Your task:
The lines you need are those holding the word "degrees"; pull them from the material.

Records shown:
'''

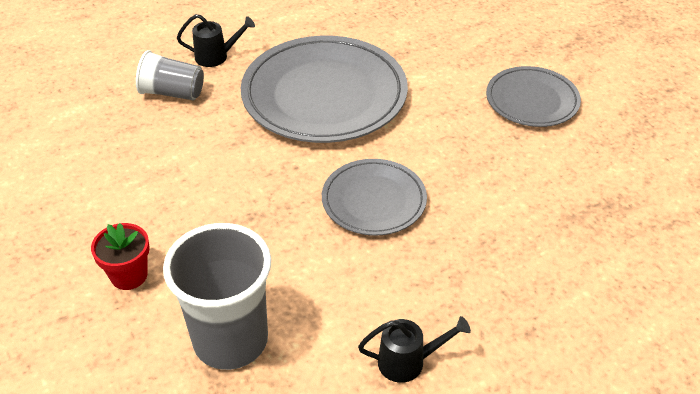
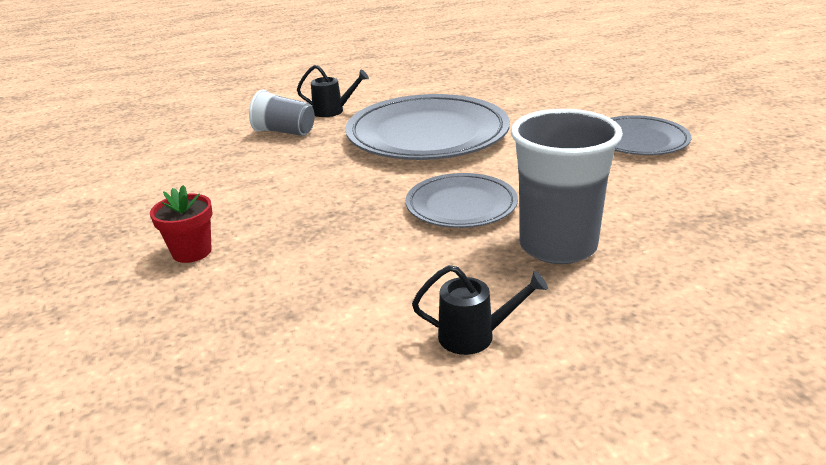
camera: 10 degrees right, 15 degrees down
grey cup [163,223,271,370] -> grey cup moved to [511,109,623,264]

'''
'''

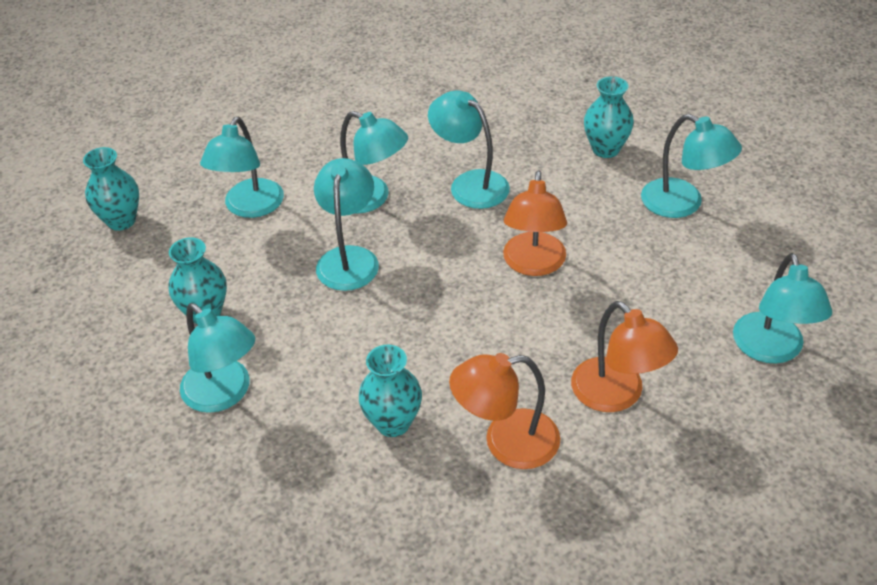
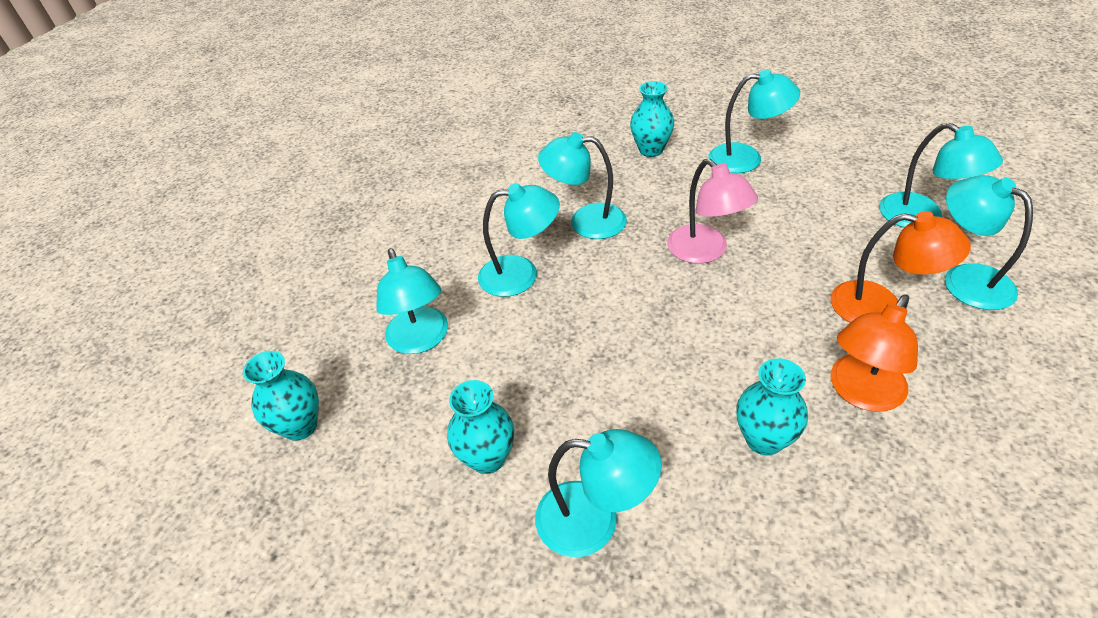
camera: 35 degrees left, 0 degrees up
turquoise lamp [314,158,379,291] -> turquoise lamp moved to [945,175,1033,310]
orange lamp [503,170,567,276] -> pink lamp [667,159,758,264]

'''

Result:
camera: 10 degrees right, 15 degrees down
camera: 35 degrees left, 0 degrees up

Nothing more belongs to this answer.